## Supplied records
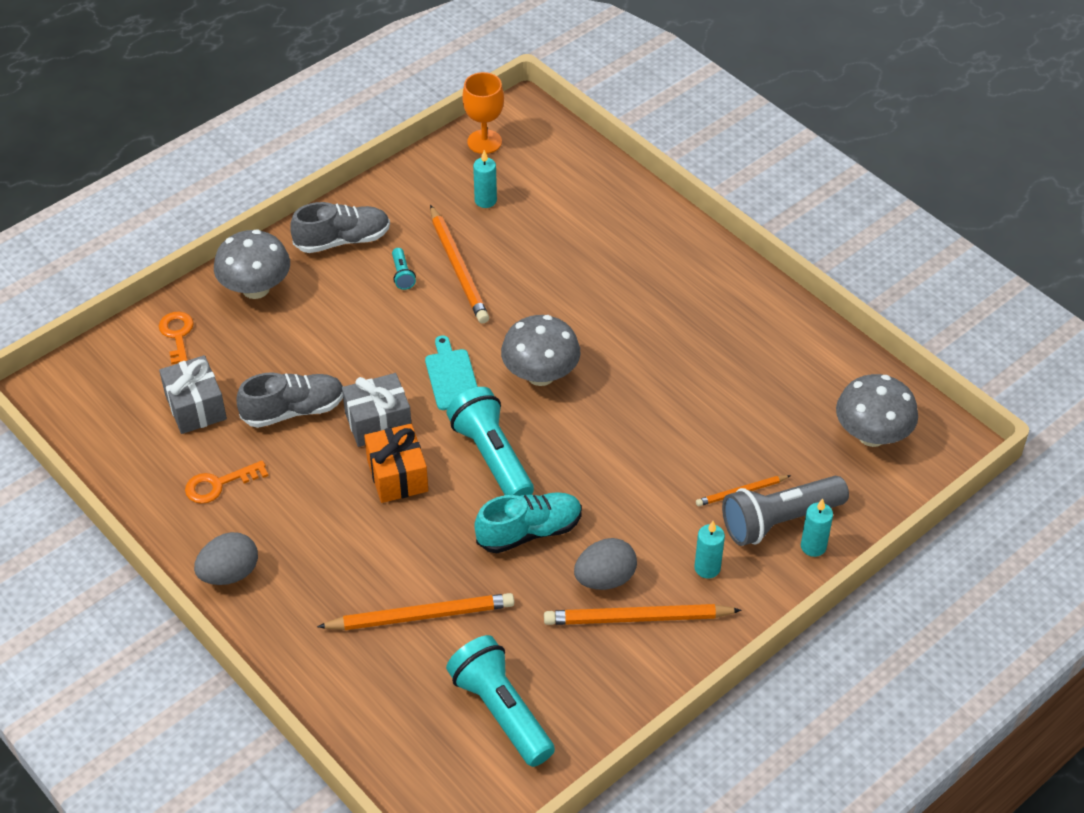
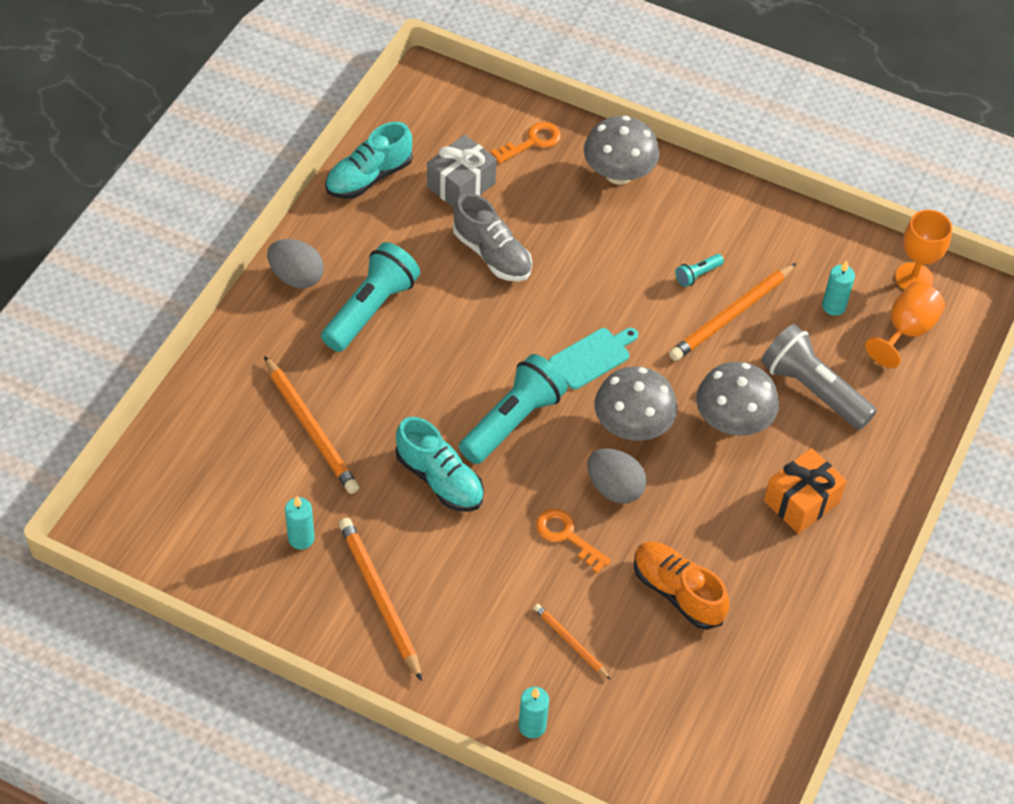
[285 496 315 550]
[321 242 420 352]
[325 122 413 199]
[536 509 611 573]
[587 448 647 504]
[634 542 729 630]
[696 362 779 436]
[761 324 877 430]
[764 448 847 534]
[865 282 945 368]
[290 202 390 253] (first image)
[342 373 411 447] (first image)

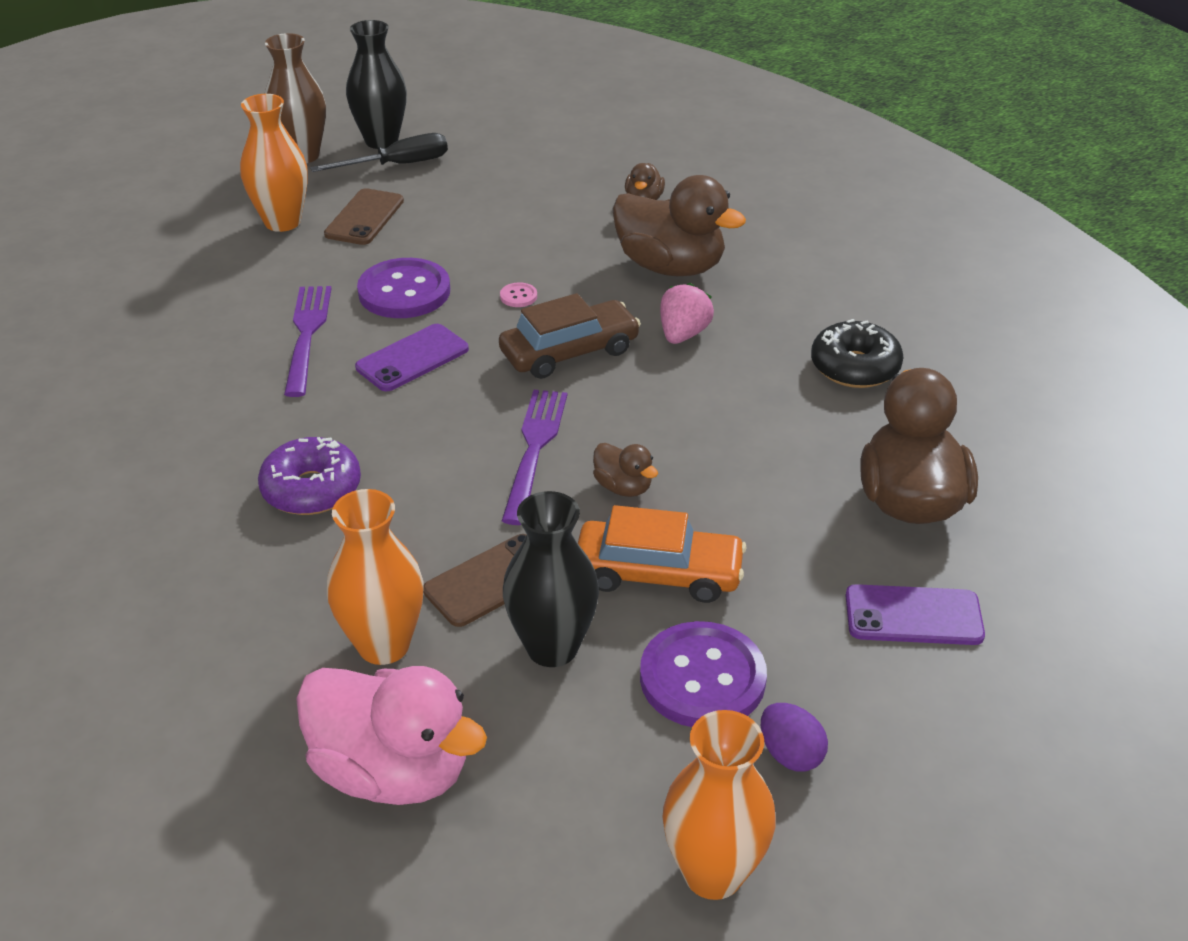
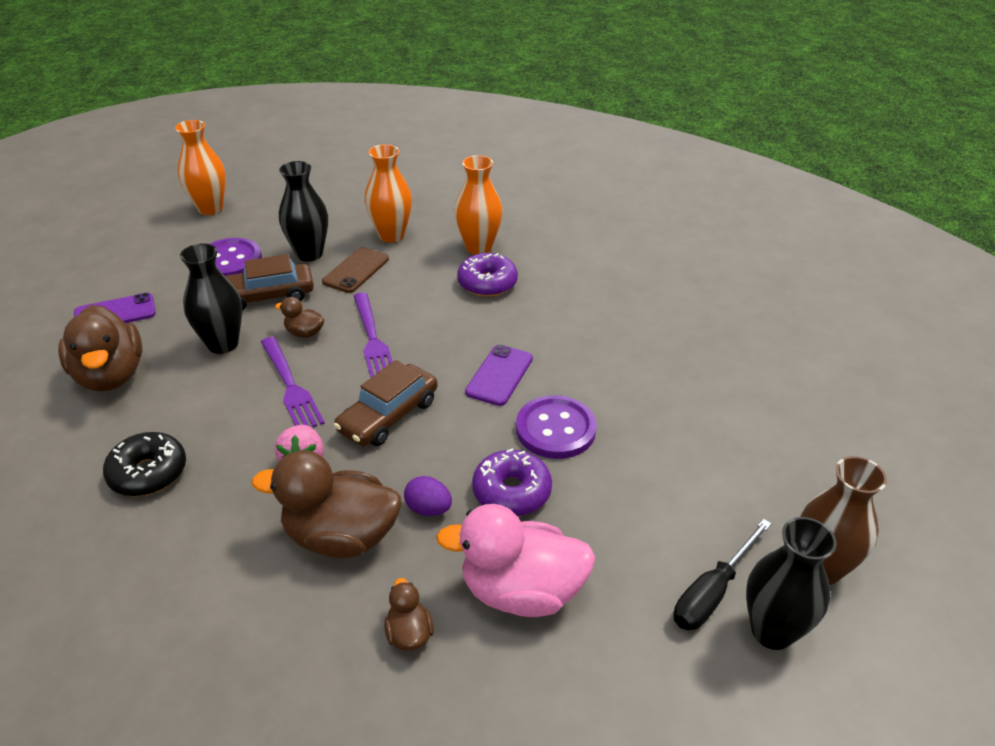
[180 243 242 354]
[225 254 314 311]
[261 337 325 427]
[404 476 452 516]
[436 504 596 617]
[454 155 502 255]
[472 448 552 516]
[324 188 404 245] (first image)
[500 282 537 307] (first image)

--

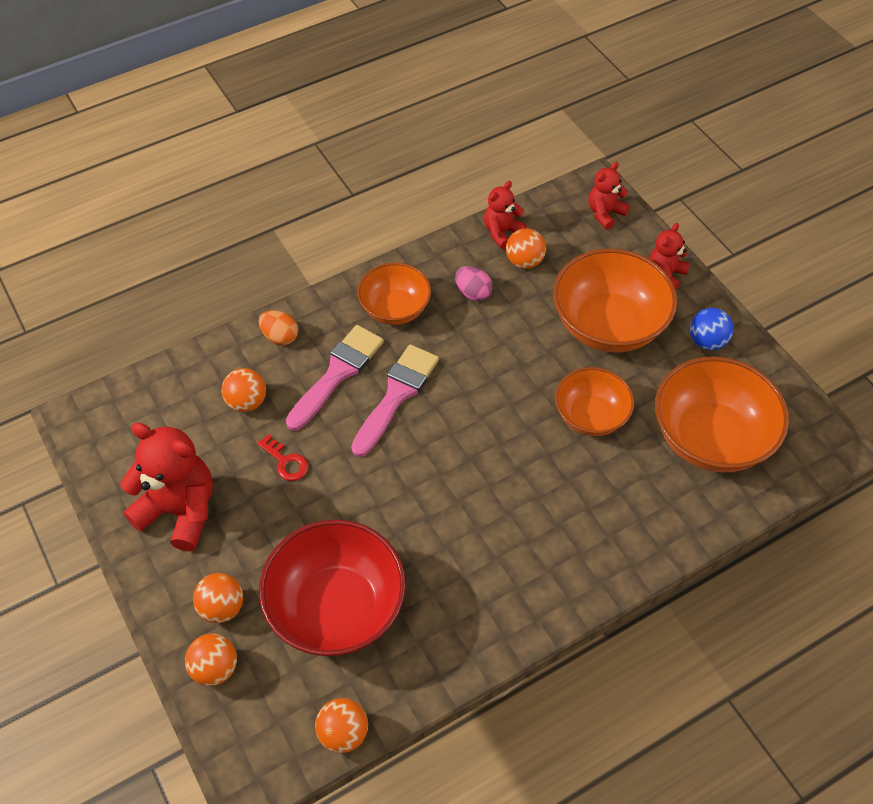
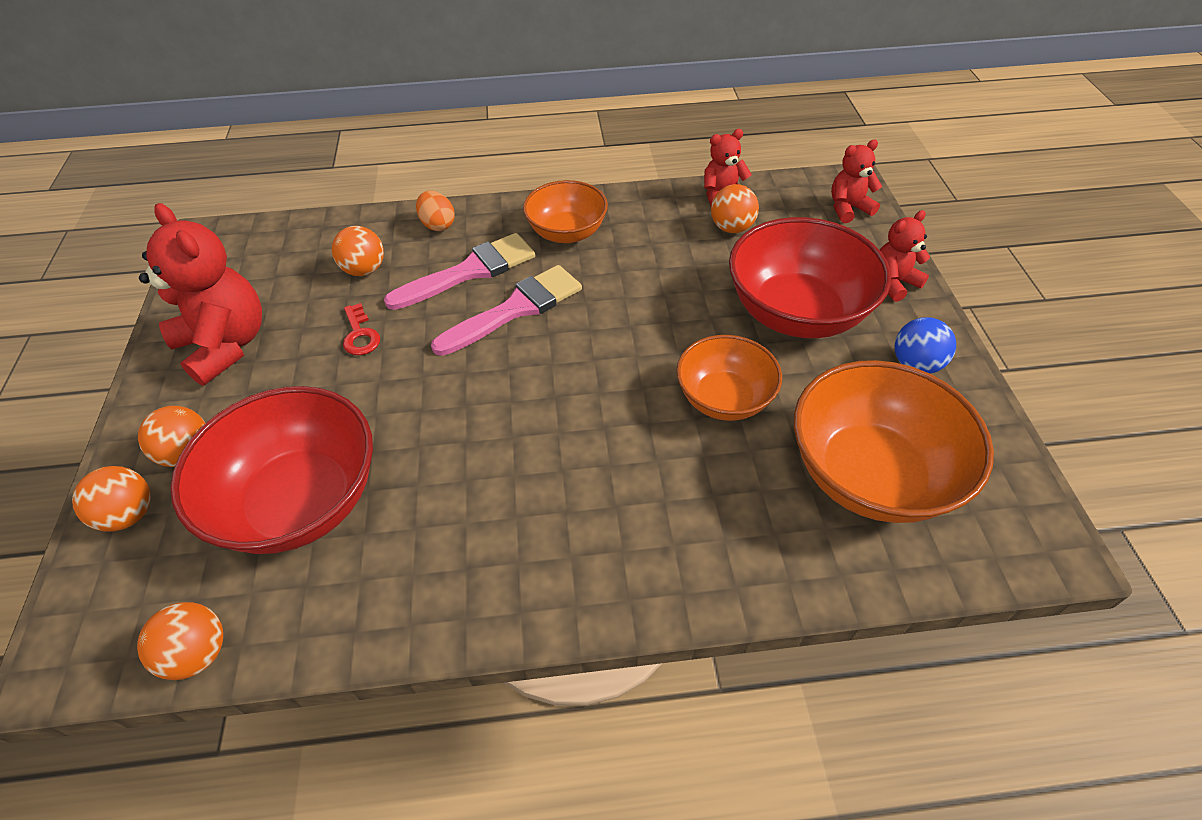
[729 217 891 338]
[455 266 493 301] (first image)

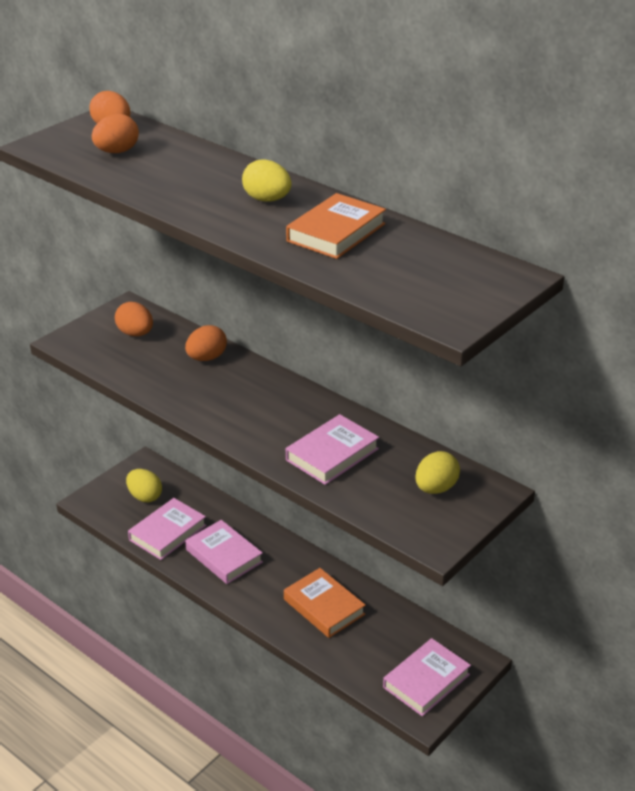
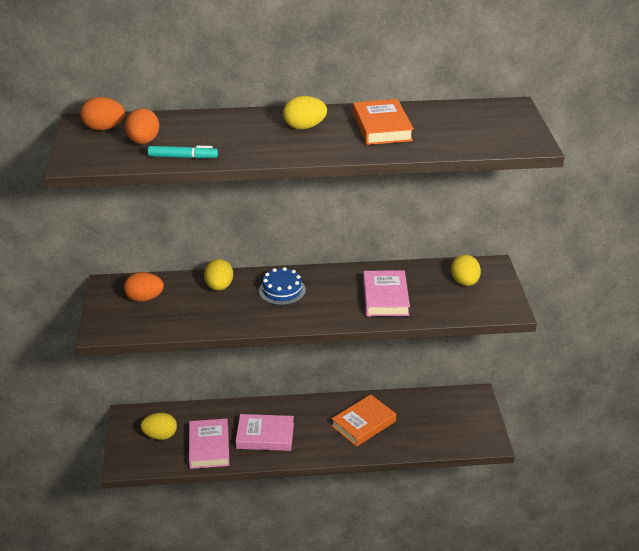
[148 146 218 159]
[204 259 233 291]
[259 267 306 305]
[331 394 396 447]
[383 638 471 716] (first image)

## Prompt
The expected answer is an exact copy of the lines above, beginning at the line with "[285 496 315 550]" and ending at the line with "[290 202 390 253] (first image)", with both ends in.

## Problem solution
[285 496 315 550]
[321 242 420 352]
[325 122 413 199]
[536 509 611 573]
[587 448 647 504]
[634 542 729 630]
[696 362 779 436]
[761 324 877 430]
[764 448 847 534]
[865 282 945 368]
[290 202 390 253] (first image)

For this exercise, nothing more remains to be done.